== ABOUT THIS TASK ==
Set down exactly the lines in the records below that run from the line with "purple 1x2 tile [808,278,880,331]" to the line with "purple 1x1 round brick [263,118,295,166]", inclusive, and nothing more.

== SOURCE INFORMATION ==
-- Opening Marker --

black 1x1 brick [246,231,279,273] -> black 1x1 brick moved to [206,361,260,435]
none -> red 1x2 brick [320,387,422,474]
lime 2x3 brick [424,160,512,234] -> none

-- Closing Marker --
-- Opening Marker --

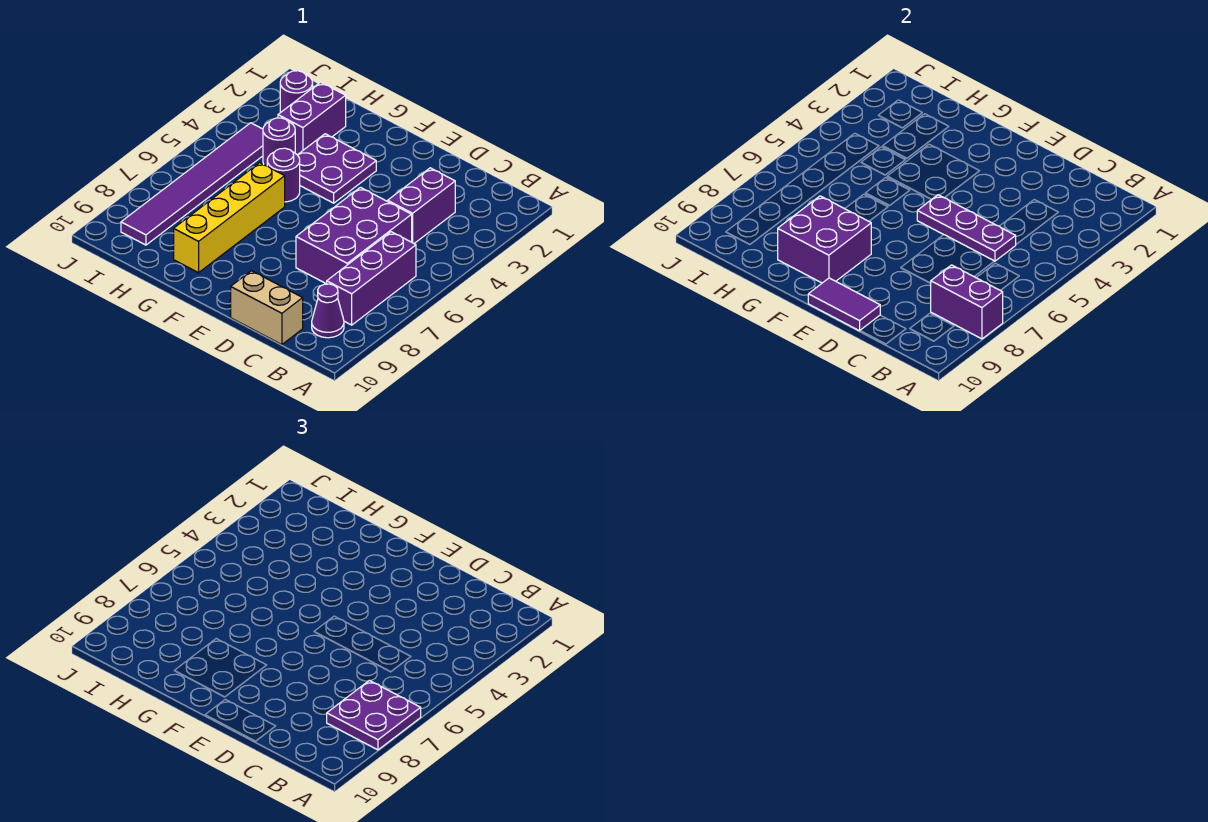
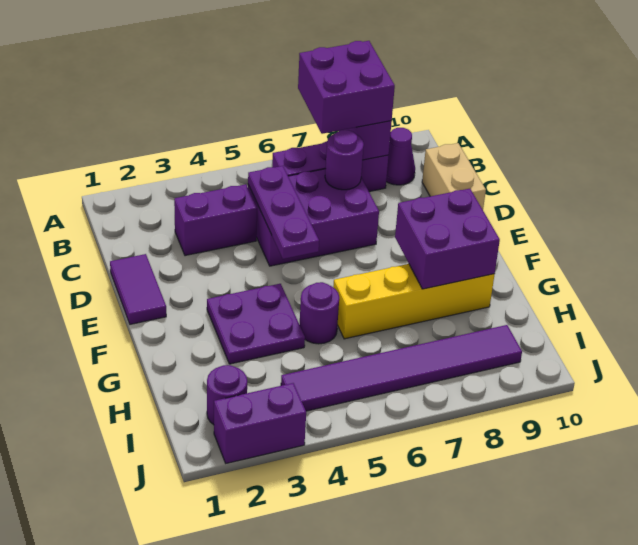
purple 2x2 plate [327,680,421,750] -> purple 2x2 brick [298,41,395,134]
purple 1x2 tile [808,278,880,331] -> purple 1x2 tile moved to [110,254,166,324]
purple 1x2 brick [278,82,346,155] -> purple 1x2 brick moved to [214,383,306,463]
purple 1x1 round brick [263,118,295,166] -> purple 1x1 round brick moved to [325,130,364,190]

-- Closing Marker --

== SOLUTION TO THIS EXERCISE ==
purple 1x2 tile [808,278,880,331] -> purple 1x2 tile moved to [110,254,166,324]
purple 1x2 brick [278,82,346,155] -> purple 1x2 brick moved to [214,383,306,463]
purple 1x1 round brick [263,118,295,166] -> purple 1x1 round brick moved to [325,130,364,190]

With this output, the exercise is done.